_EXERCISE OBJECTIVE:_
Write out every entry exactly as given, but omit the pictures.

◆ ◆ ◆

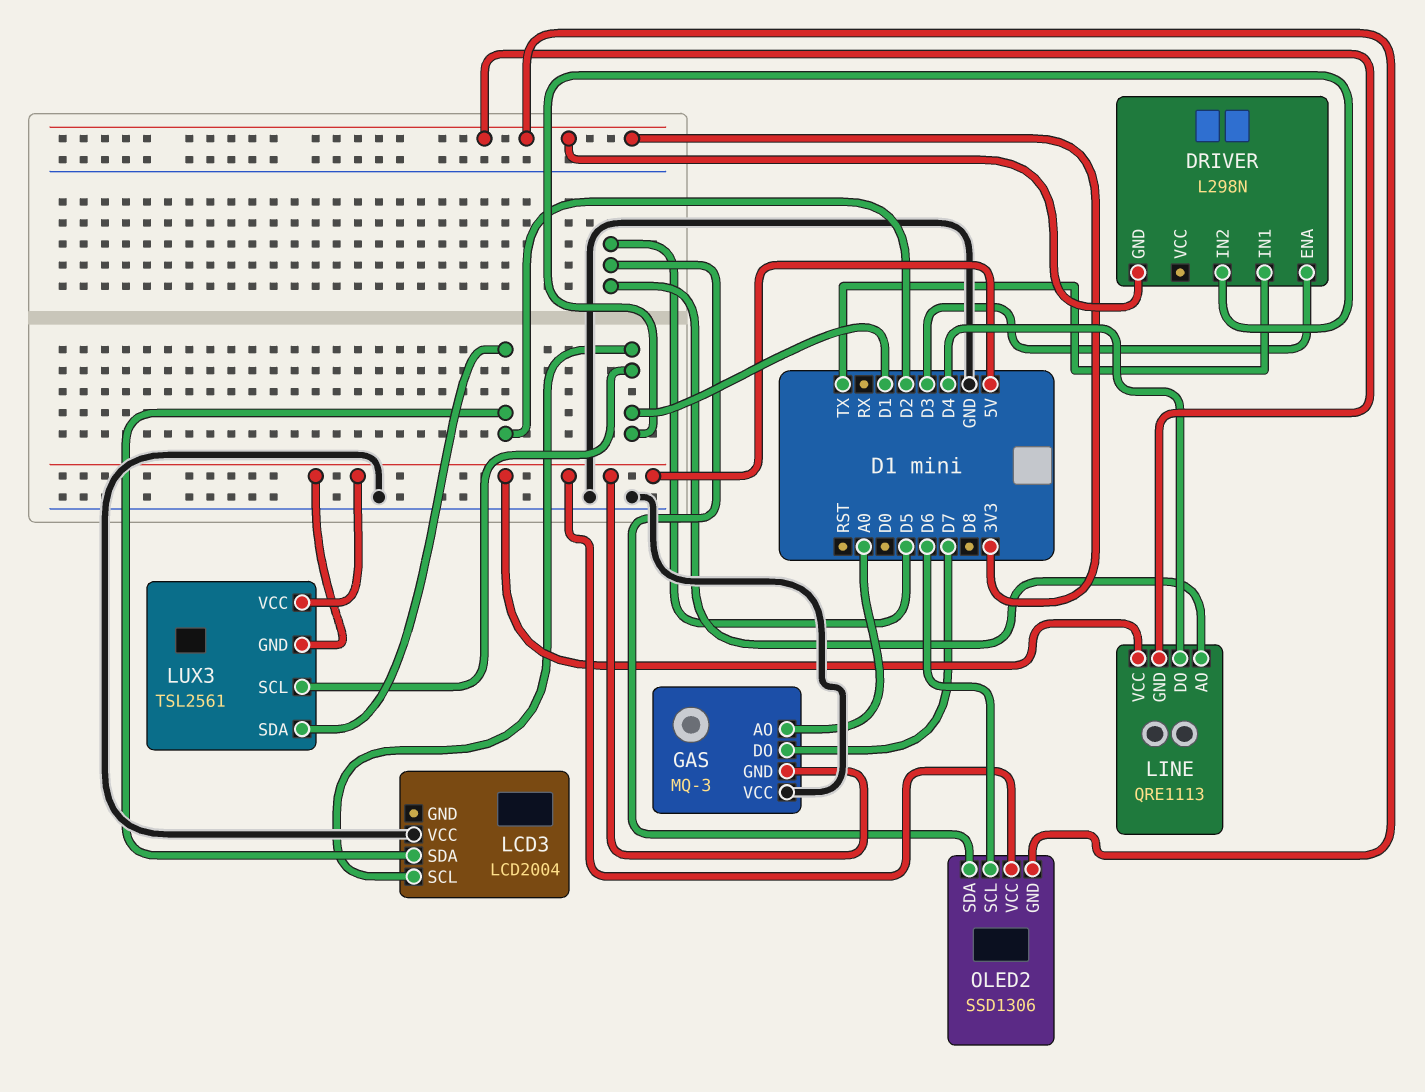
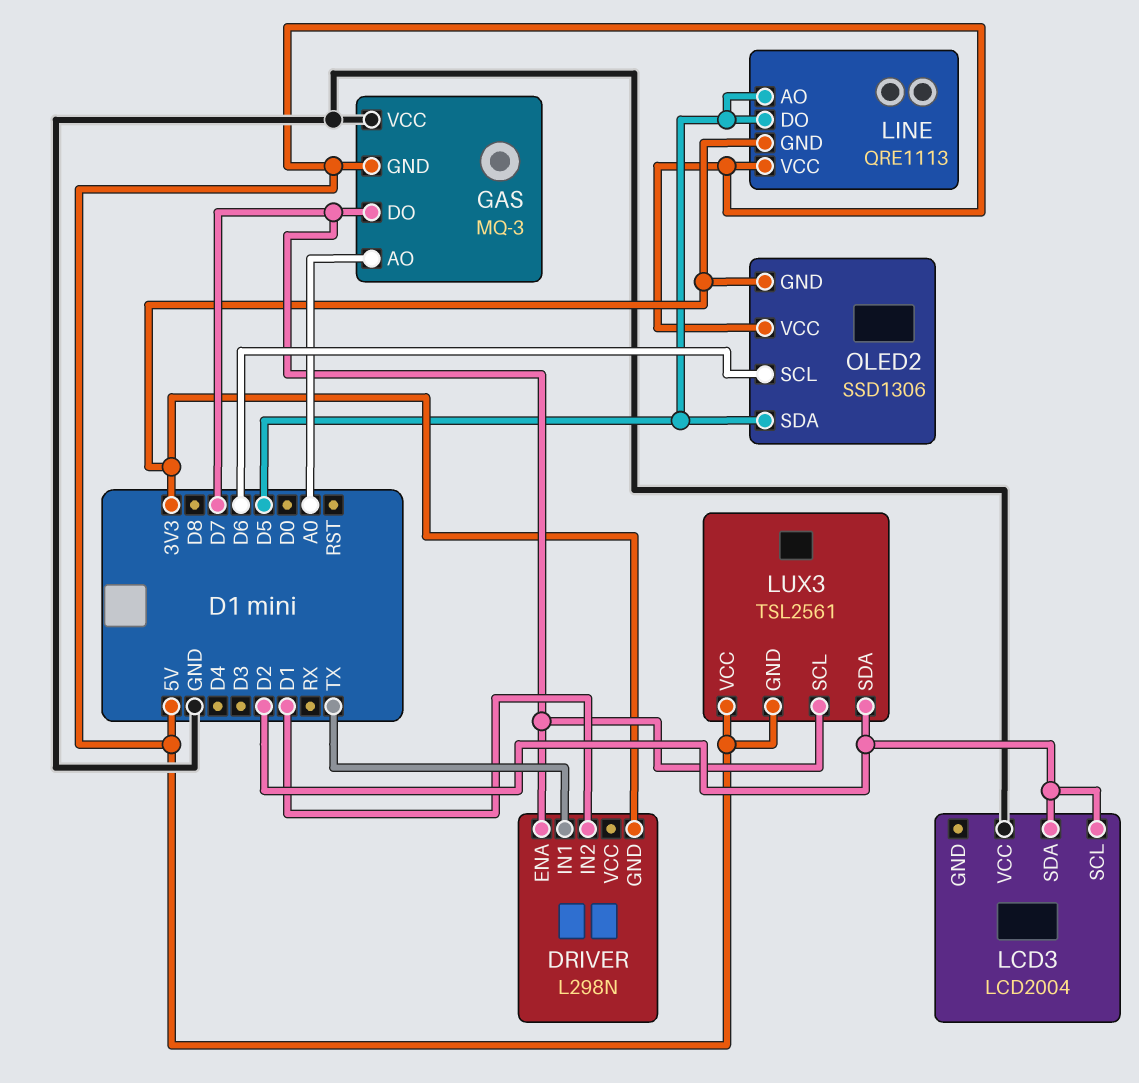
DRIVER pin ENA: D3 -> D7
LCD3 pin SCL: D1 -> D2
LINE pin DO: D4 -> D5
LUX3 pin SCL: D1 -> D7

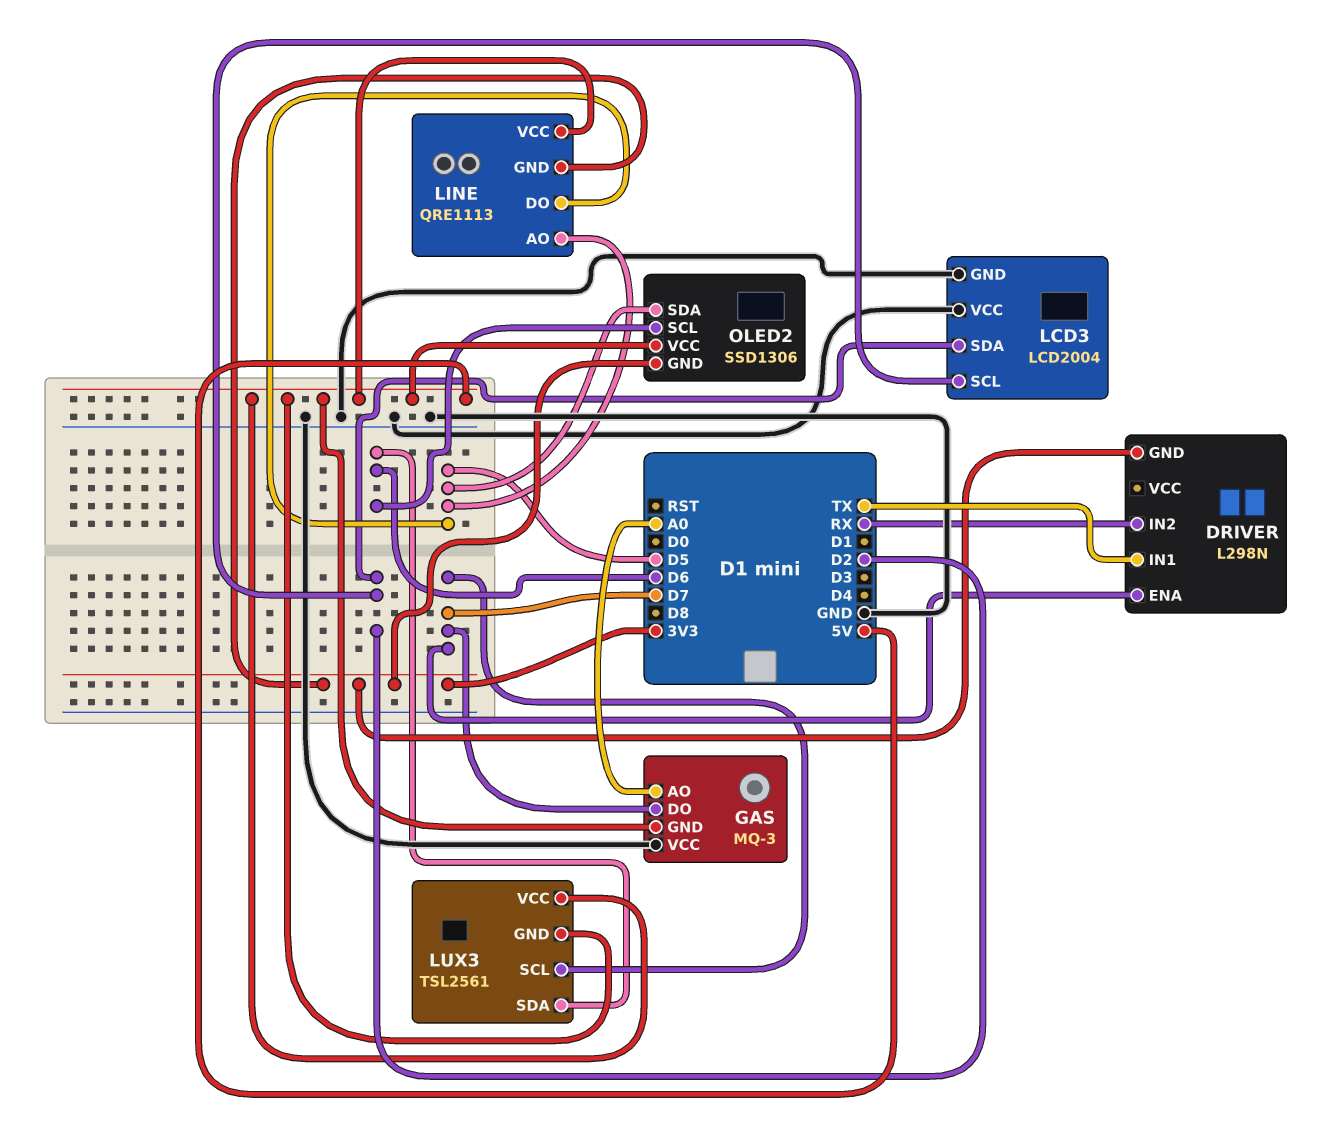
DRIVER pin IN2: D1 -> RX
LCD3 pin GND: none -> GND
LUX3 pin SDA: D2 -> D6

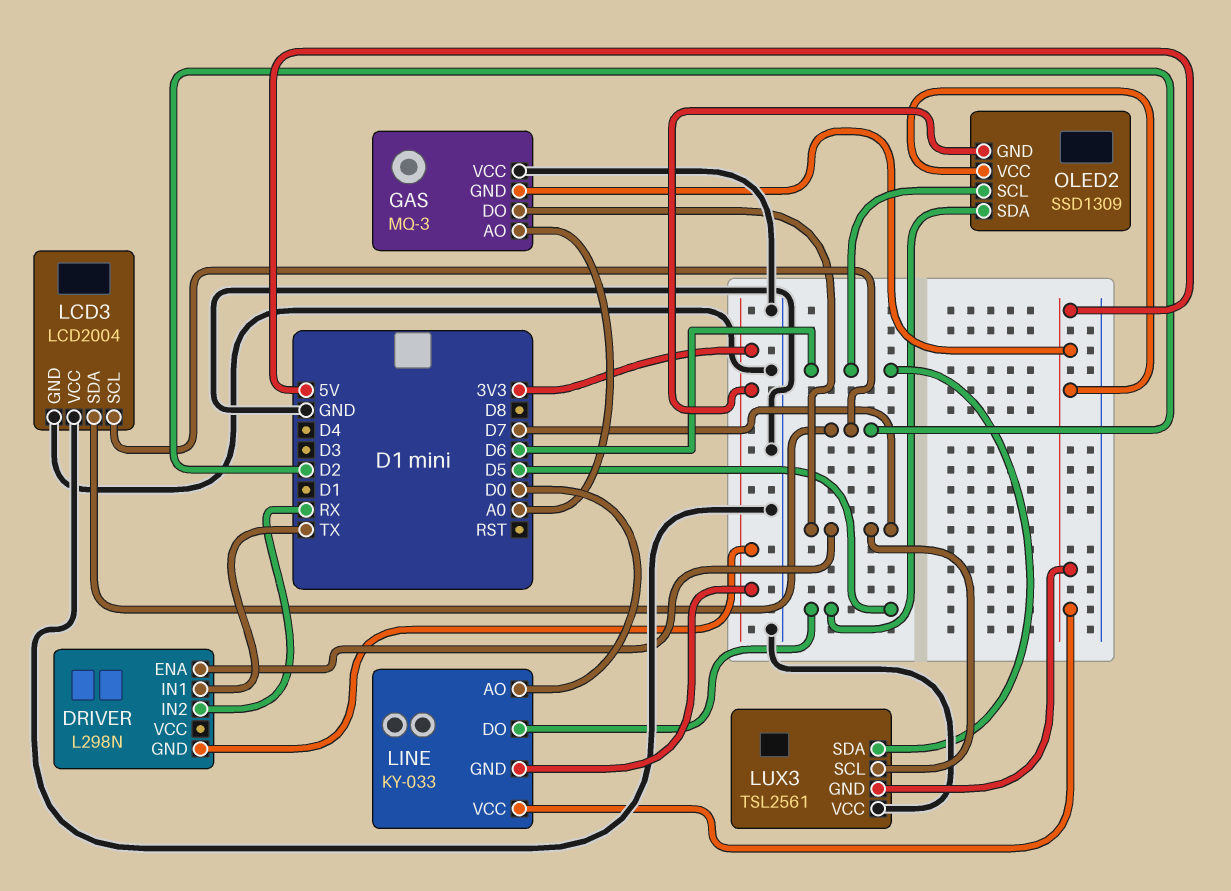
LINE: QRE1113 -> KY-033
LINE pin AO: D5 -> D0
LUX3 pin VCC: 5V -> GND
OLED2: SSD1306 -> SSD1309

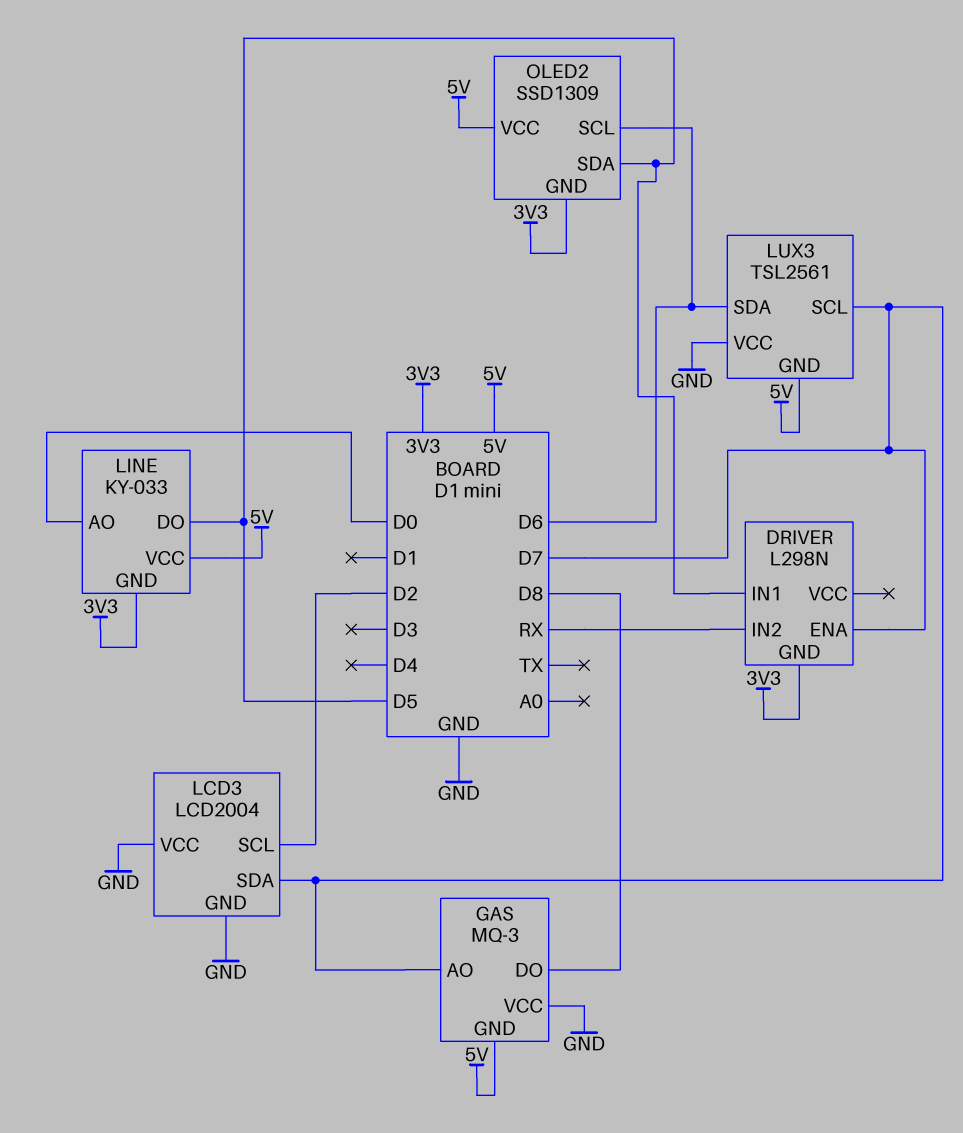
DRIVER pin IN1: TX -> D5
GAS pin AO: A0 -> D7
GAS pin DO: D7 -> D8
LCD3 pin SDA: D2 -> D7

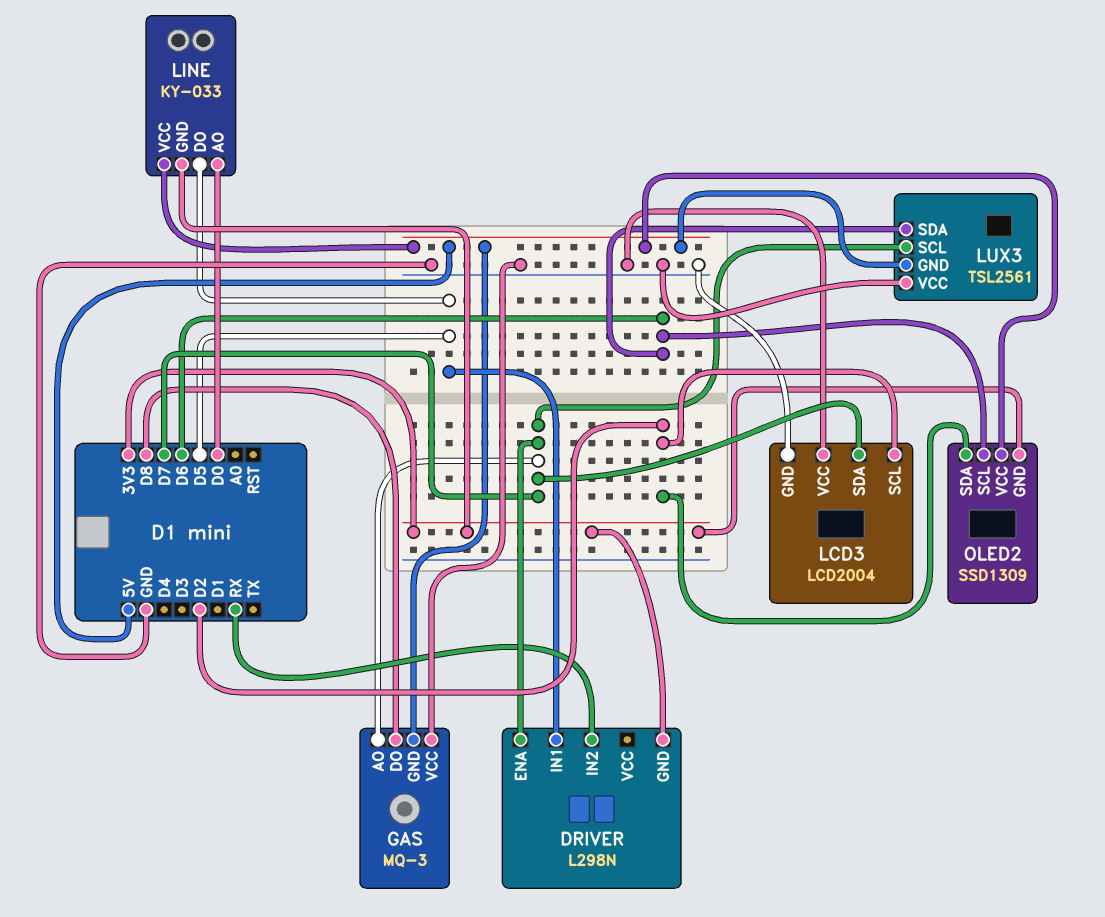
OLED2 pin SDA: D5 -> D2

◆ ◆ ◆

_EXERCISE SOLUTION:_
DRIVER pin ENA: D3 -> D7
LCD3 pin SCL: D1 -> D2
LINE pin DO: D4 -> D5
LUX3 pin SCL: D1 -> D7

DRIVER pin IN2: D1 -> RX
LCD3 pin GND: none -> GND
LUX3 pin SDA: D2 -> D6

LINE: QRE1113 -> KY-033
LINE pin AO: D5 -> D0
LUX3 pin VCC: 5V -> GND
OLED2: SSD1306 -> SSD1309

DRIVER pin IN1: TX -> D5
GAS pin AO: A0 -> D7
GAS pin DO: D7 -> D8
LCD3 pin SDA: D2 -> D7

OLED2 pin SDA: D5 -> D2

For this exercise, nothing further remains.